[Source records]
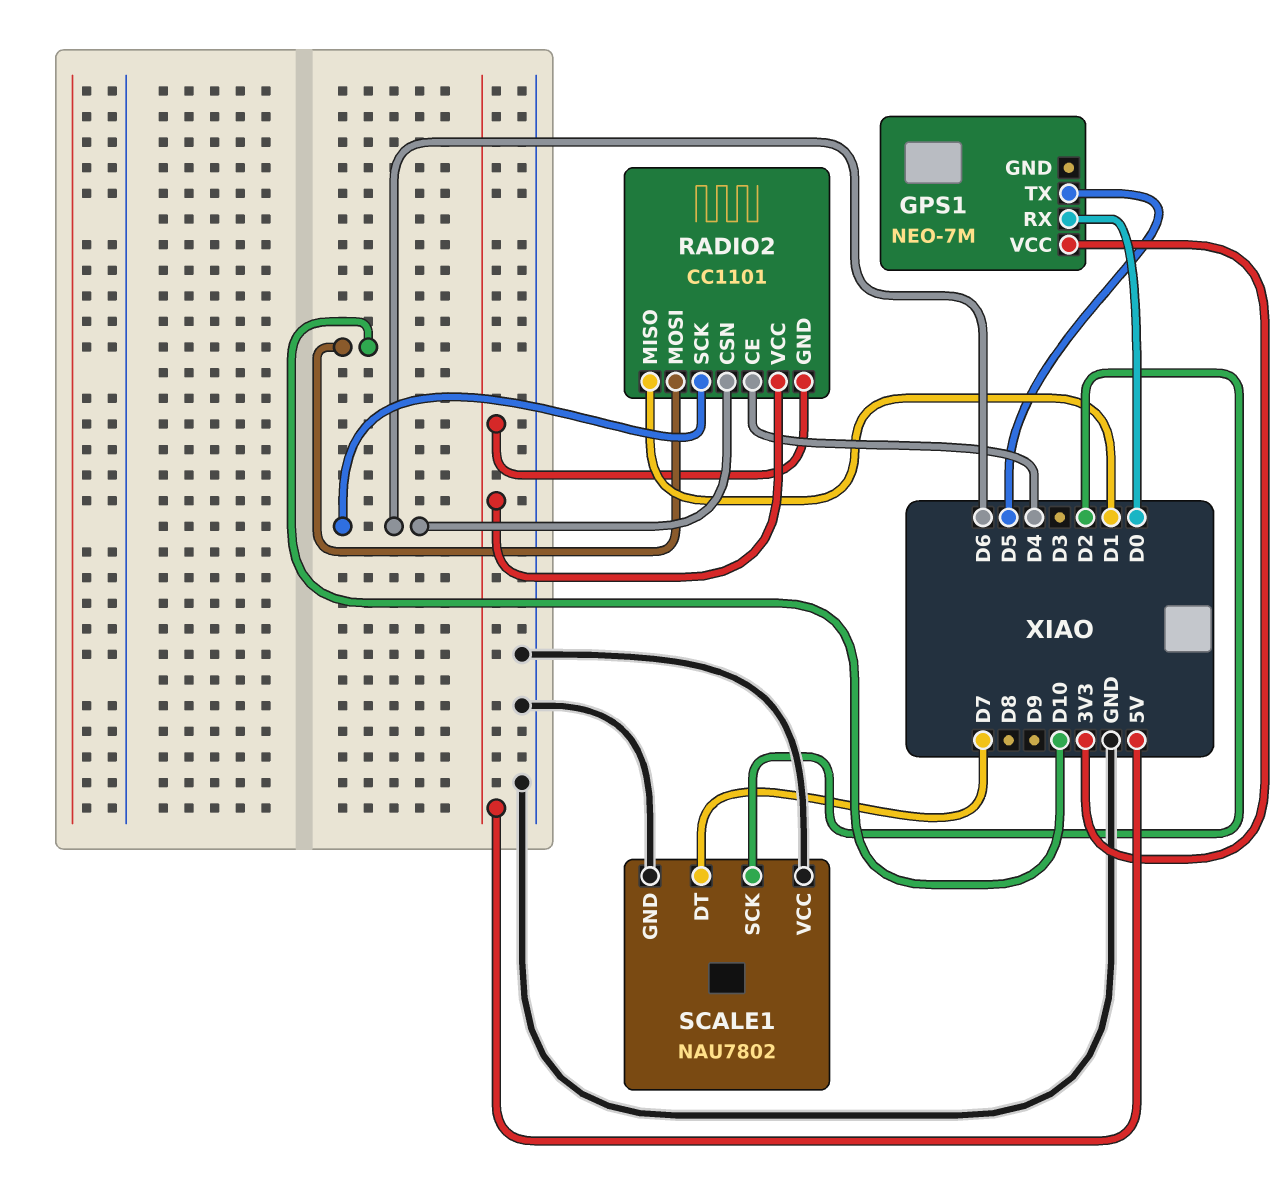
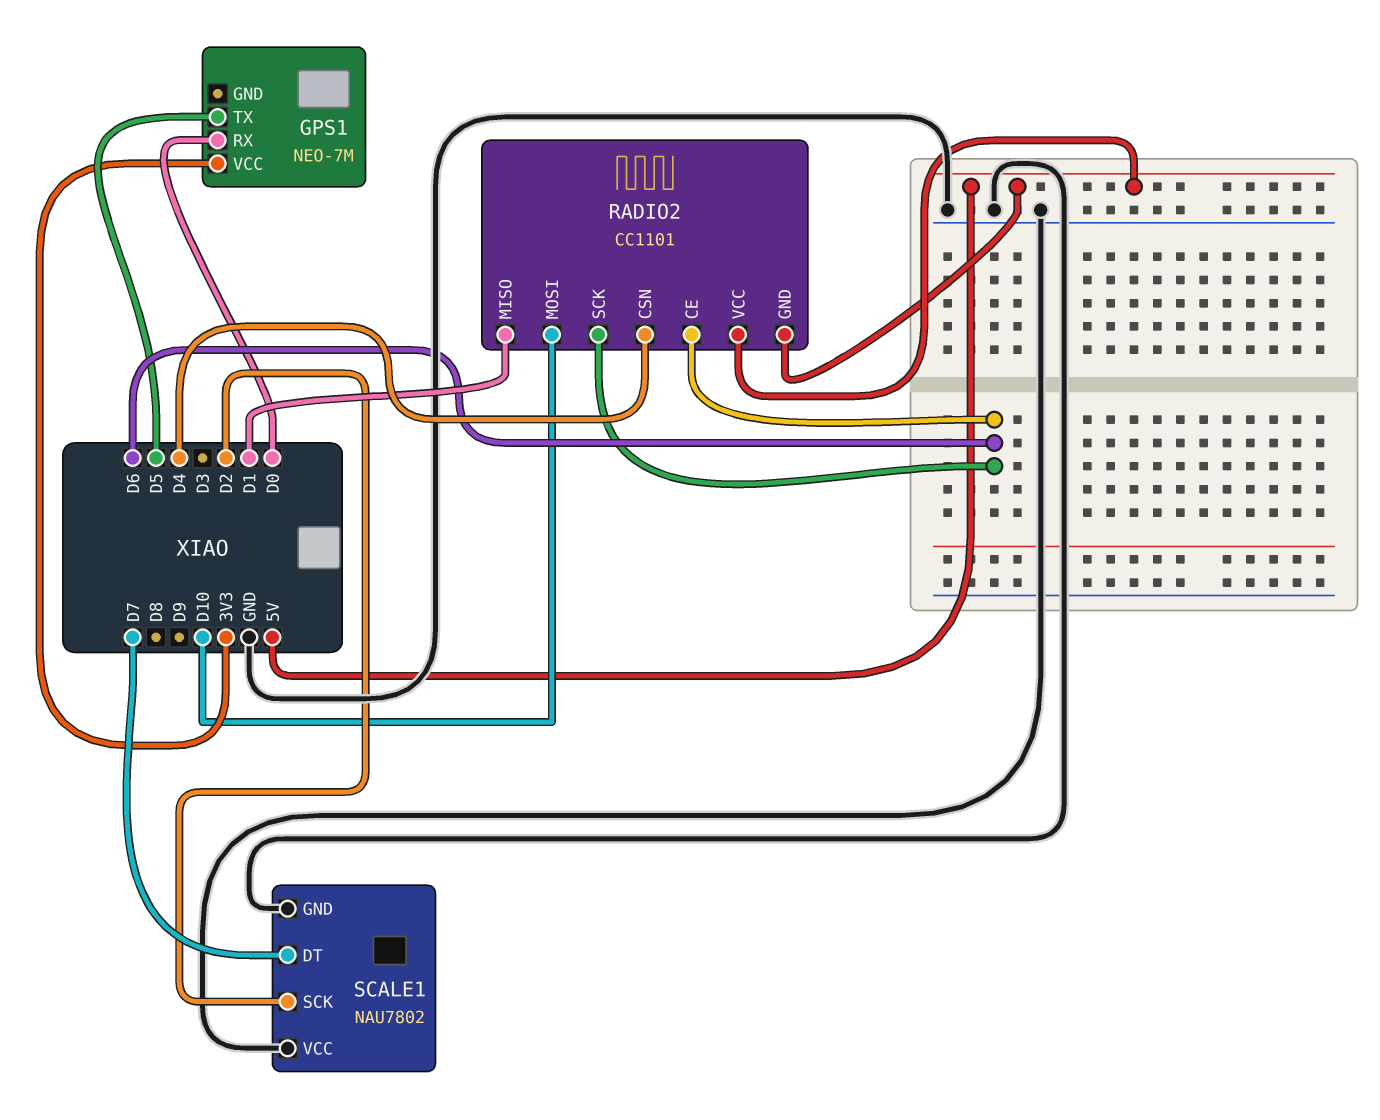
RADIO2 pin CE: D4 -> D6
RADIO2 pin CSN: D6 -> D4

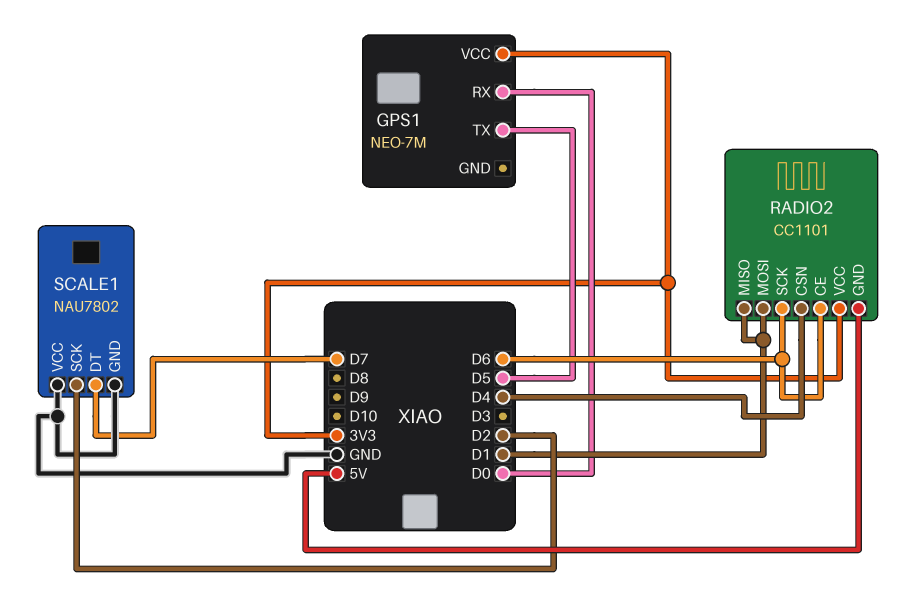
RADIO2 pin MOSI: D10 -> D1
RADIO2 pin VCC: 5V -> 3V3

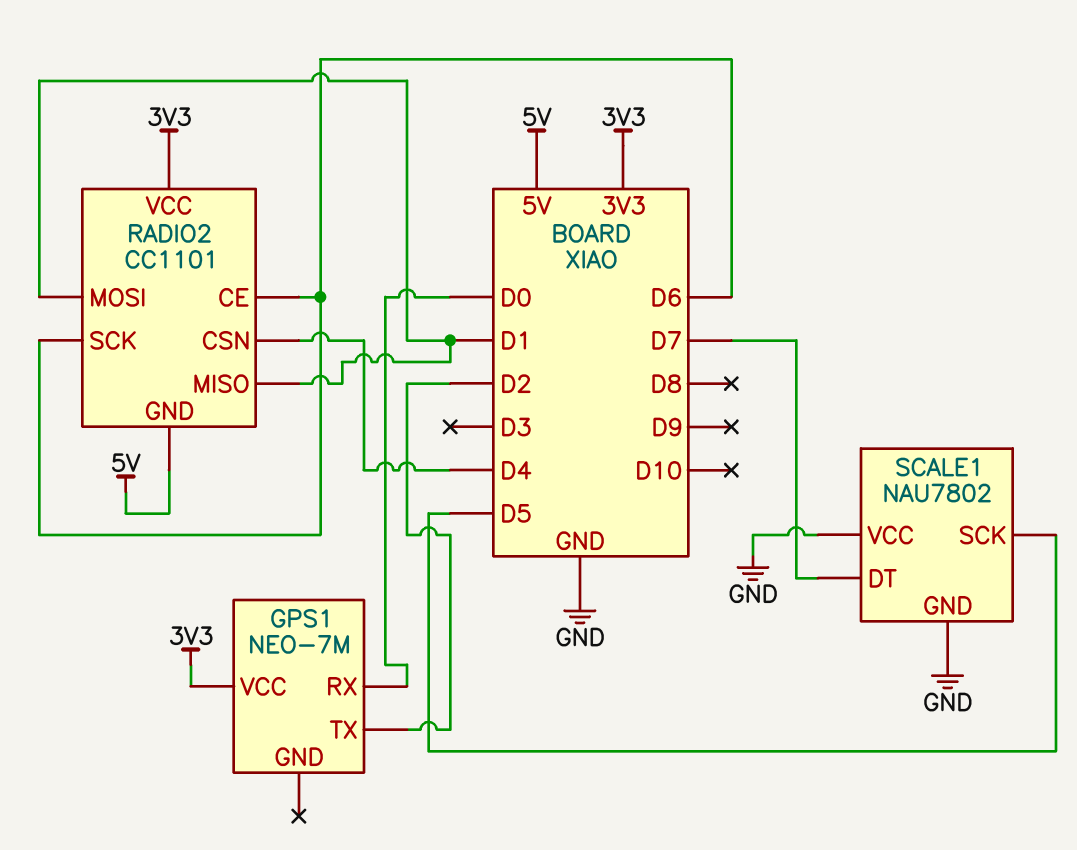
GPS1 pin TX: D5 -> D2
SCALE1 pin SCK: D2 -> D5

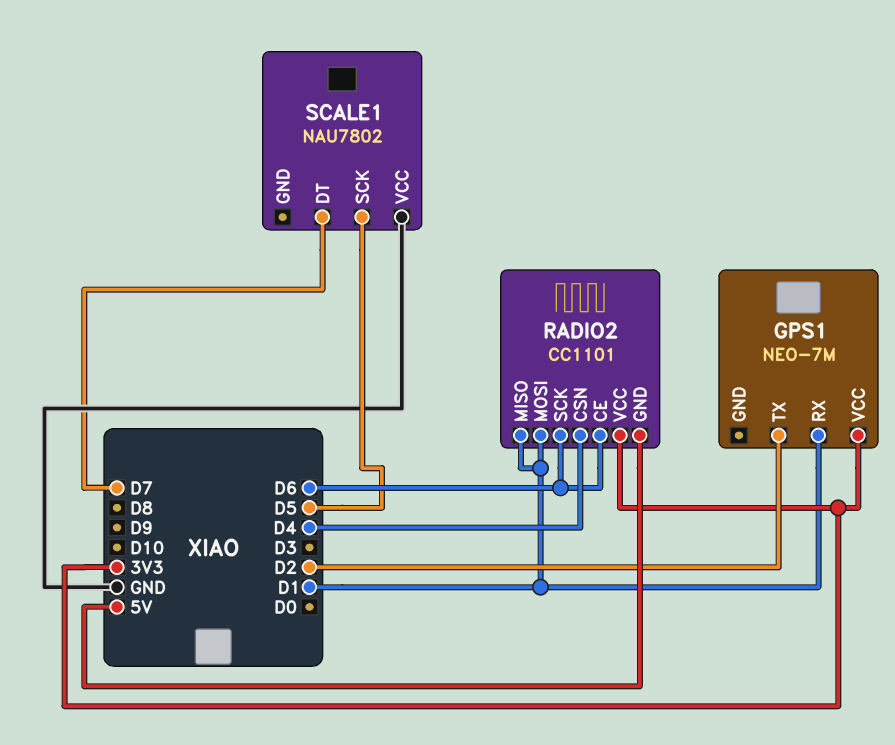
GPS1 pin RX: D0 -> D1
SCALE1 pin GND: GND -> none

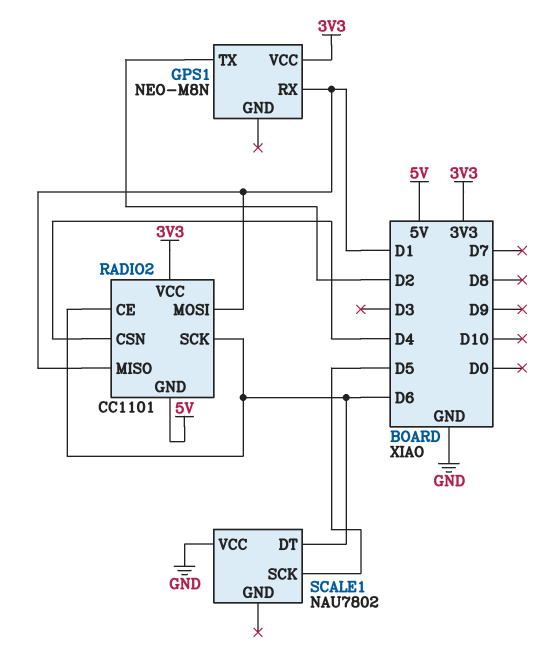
GPS1: NEO-7M -> NEO-M8N
SCALE1 pin DT: D7 -> D6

Task details:
In your copy, include no pictures; print every line above exactly.

Task result:
RADIO2 pin CE: D4 -> D6
RADIO2 pin CSN: D6 -> D4

RADIO2 pin MOSI: D10 -> D1
RADIO2 pin VCC: 5V -> 3V3

GPS1 pin TX: D5 -> D2
SCALE1 pin SCK: D2 -> D5

GPS1 pin RX: D0 -> D1
SCALE1 pin GND: GND -> none

GPS1: NEO-7M -> NEO-M8N
SCALE1 pin DT: D7 -> D6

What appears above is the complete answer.